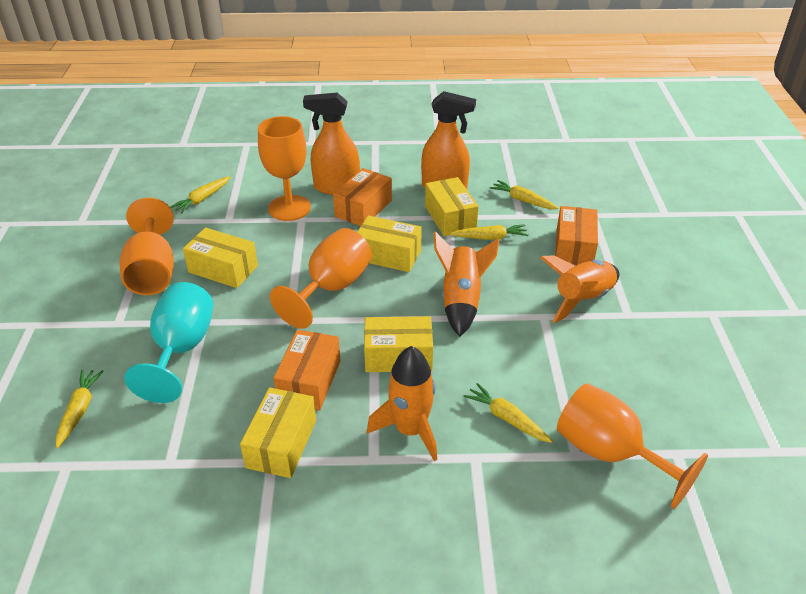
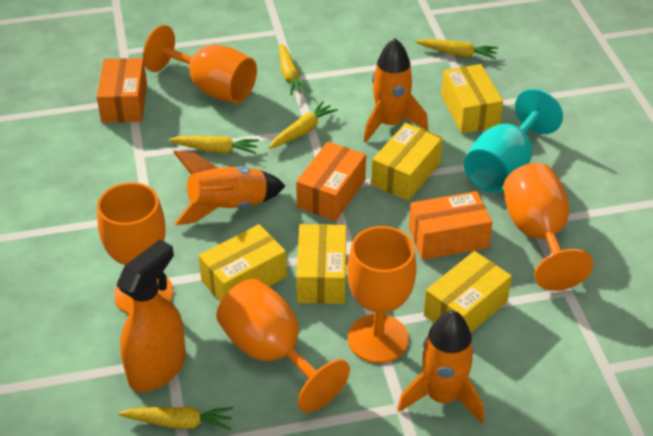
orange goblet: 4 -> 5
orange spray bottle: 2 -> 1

* * *

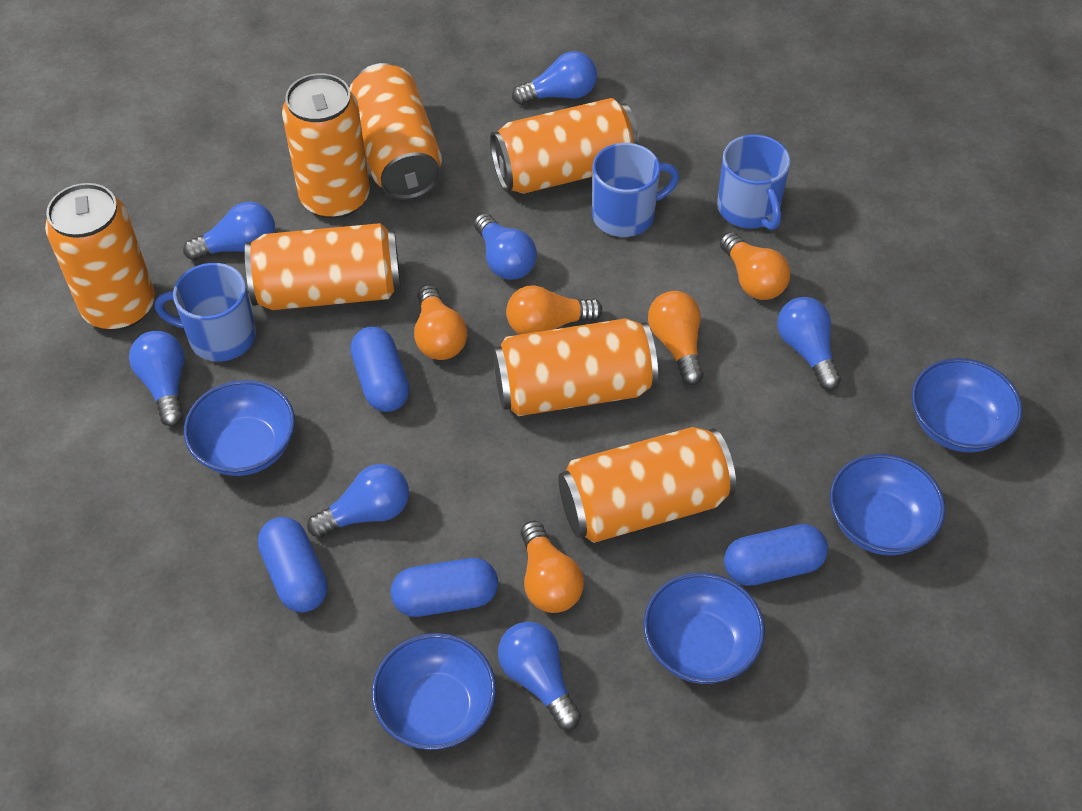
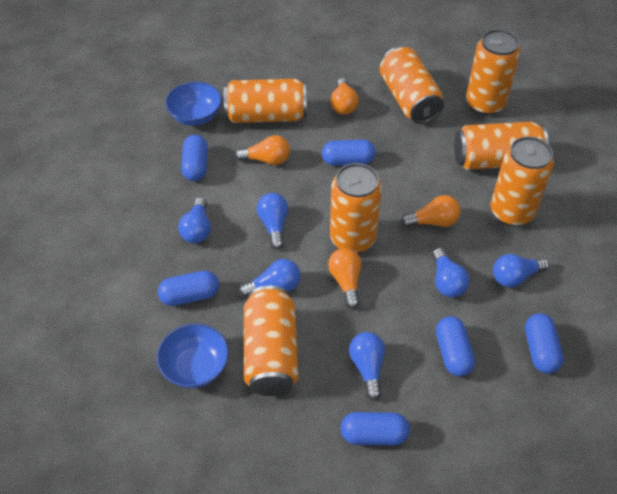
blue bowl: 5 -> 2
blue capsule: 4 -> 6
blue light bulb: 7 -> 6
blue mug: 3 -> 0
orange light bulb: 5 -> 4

Problem requirements. Each line in the data that holds the word "blue" must be copied.

Exercise solution.
blue bowl: 5 -> 2
blue capsule: 4 -> 6
blue light bulb: 7 -> 6
blue mug: 3 -> 0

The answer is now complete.